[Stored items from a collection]
......
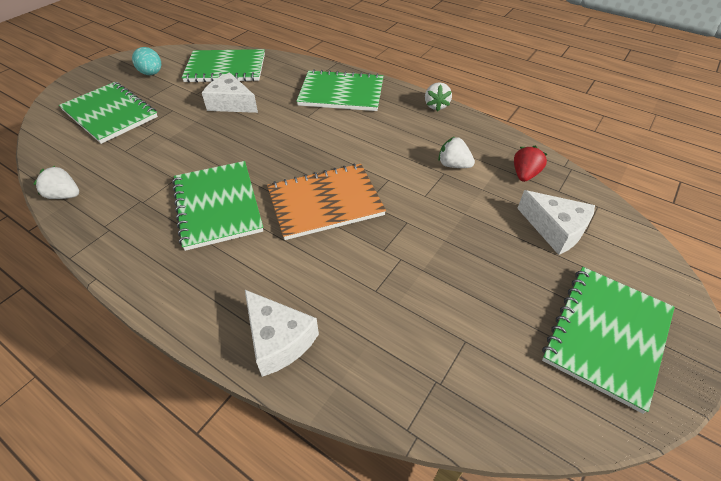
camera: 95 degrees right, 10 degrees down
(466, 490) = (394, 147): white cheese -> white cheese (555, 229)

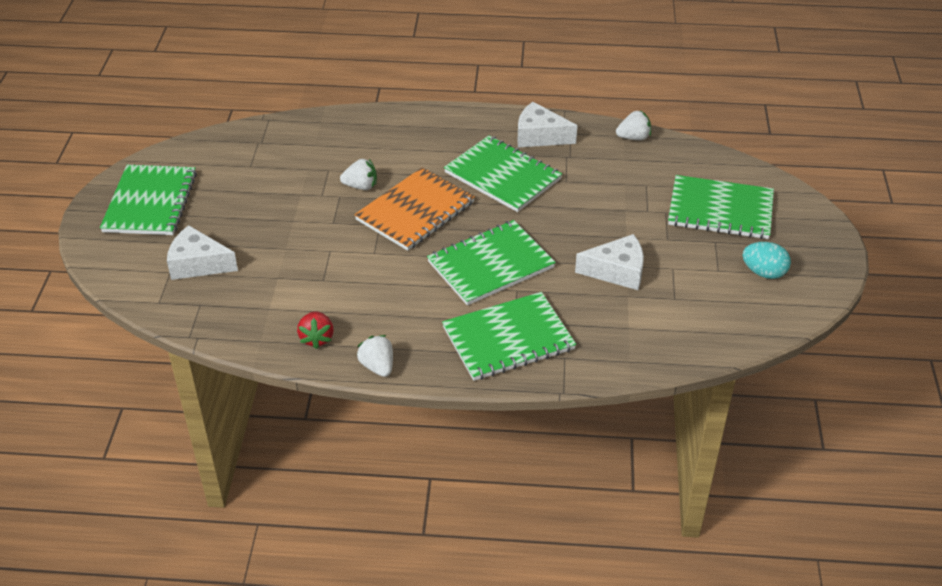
camera: 150 degrees right, 5 degrees down
(226, 68) = (691, 318): green notebook -> green notebook (491, 265)
(278, 339) = (373, 125): white cheese -> white cheese (539, 136)
(453, 165) = (317, 292): white strawberry -> white strawberry (361, 186)
(524, 174) = (239, 309): red strawberry -> red strawberry (317, 338)

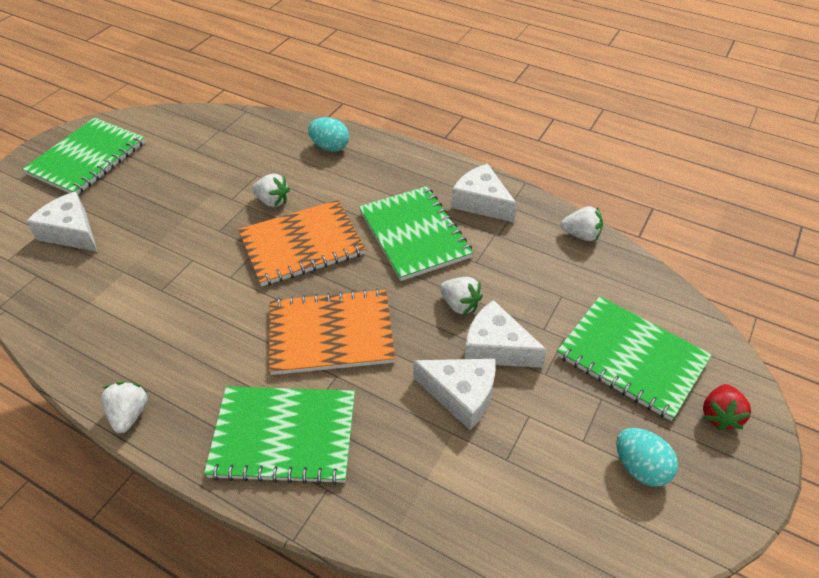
camera: 25 degrees right, 5 degrees up
(317, 338) = (102, 355): red strawberry -> red strawberry (719, 415)
(375, 129) = (330, 147): none -> turquoise egg
(491, 265) = (331, 334): green notebook -> orange notebook
(575, 214) = (460, 305): none -> white strawberry
(621, 234) = (496, 348): none -> white cheese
......
Retype the data word for word and keep the pictures out of it.

camera: 95 degrees right, 10 degrees down
(466, 490) = (394, 147): white cheese -> white cheese (555, 229)

camera: 150 degrees right, 5 degrees down
(226, 68) = (691, 318): green notebook -> green notebook (491, 265)
(278, 339) = (373, 125): white cheese -> white cheese (539, 136)
(453, 165) = (317, 292): white strawberry -> white strawberry (361, 186)
(524, 174) = (239, 309): red strawberry -> red strawberry (317, 338)

camera: 25 degrees right, 5 degrees up
(317, 338) = (102, 355): red strawberry -> red strawberry (719, 415)
(375, 129) = (330, 147): none -> turquoise egg
(491, 265) = (331, 334): green notebook -> orange notebook
(575, 214) = (460, 305): none -> white strawberry
(621, 234) = (496, 348): none -> white cheese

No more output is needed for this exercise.